Lines from the entries below that hold "none" form the answer; copy all of them.

====================

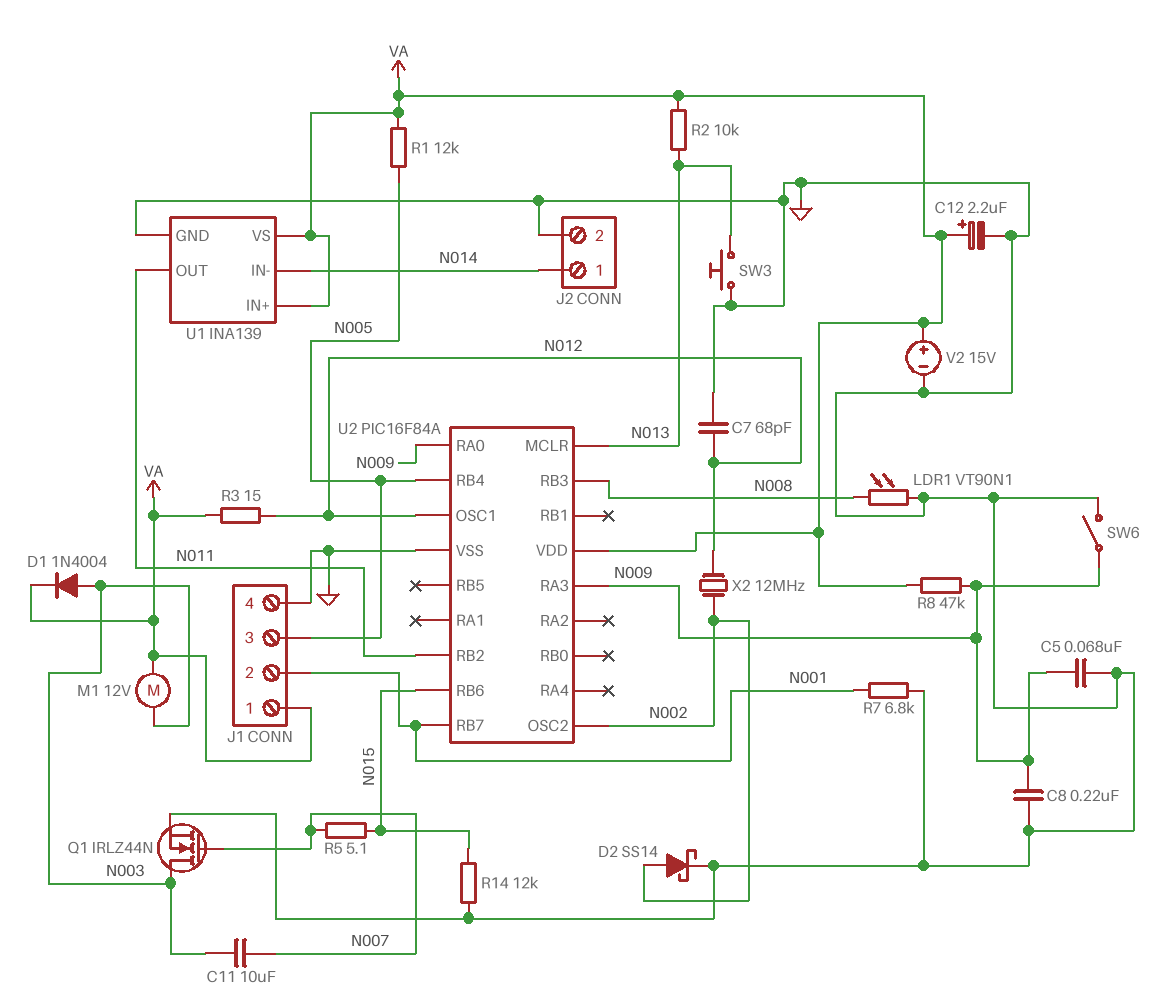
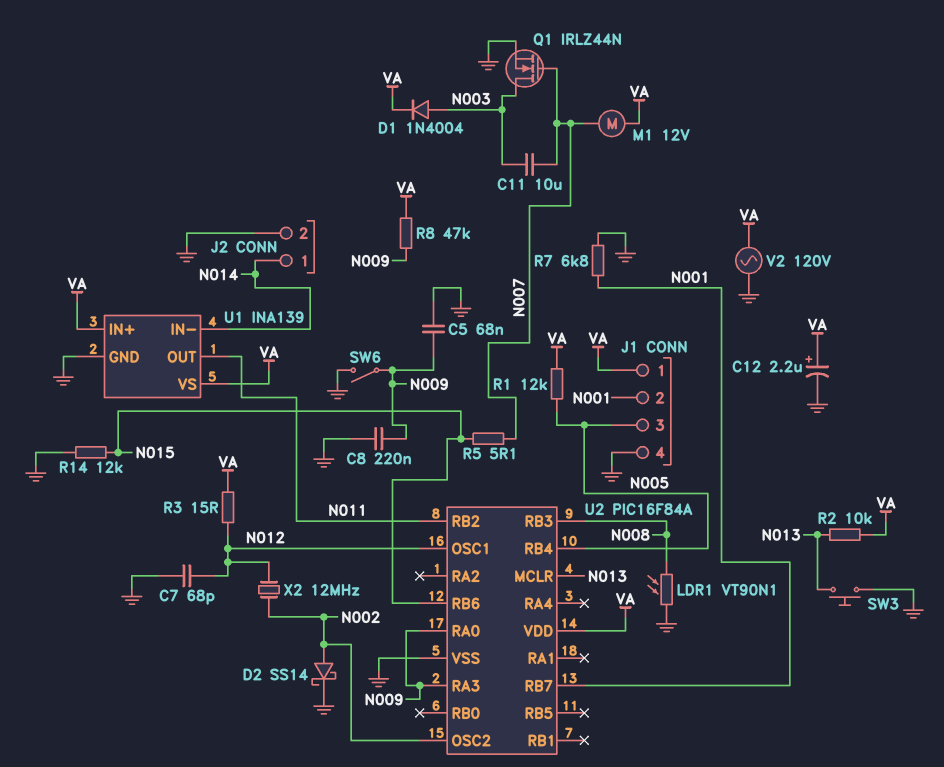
M1: motor 12V (N003, VA) -> motor 12V (N007, VA)
V2: 15V (plus VA, minus GND) -> AC 120V (GND, VA)

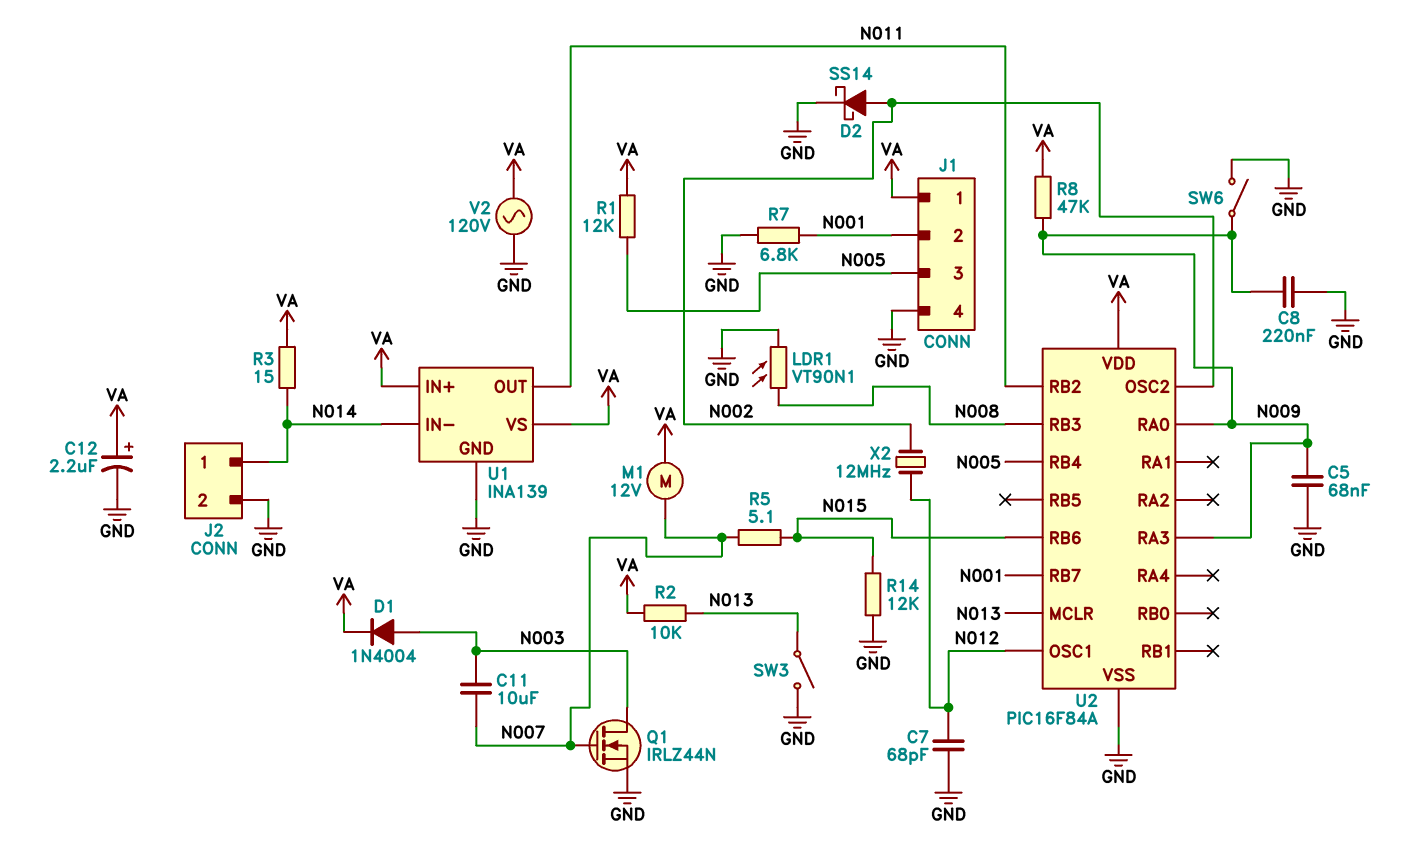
R3: 15 (N012, VA) -> 15 (N014, VA)
SW3: button (GND, N013) -> switch (GND, N013)

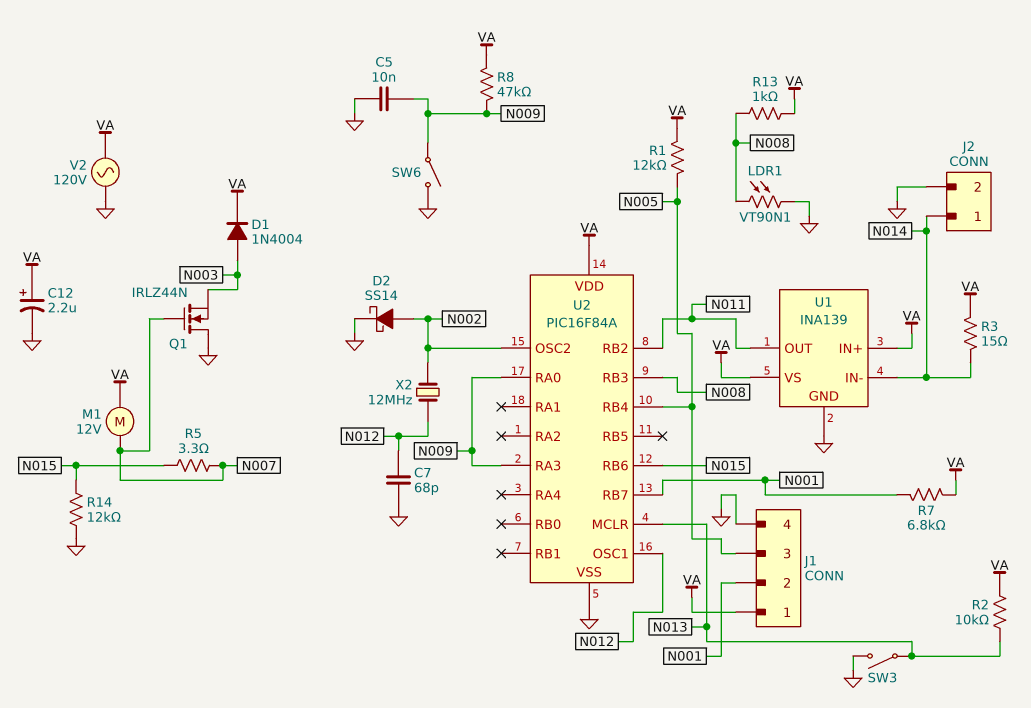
C5: 68nF (GND, N009) -> 10nF (GND, N009)
C8: 220nF (GND, N009) -> none
C11: 10uF (N003, N007) -> none
Q1: NMOS IRLZ44N (G N007, D N003, S GND) -> NMOS IRLZ44N (G N007, D GND, S N003)
R5: 5.1 (N007, N015) -> 3.3 (N007, N015)
R7: 6.8k (GND, N001) -> 6.8k (N001, VA)
R13: none -> 1k (N008, VA)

====================

__Answer box__:
C8: 220nF (GND, N009) -> none
C11: 10uF (N003, N007) -> none
R13: none -> 1k (N008, VA)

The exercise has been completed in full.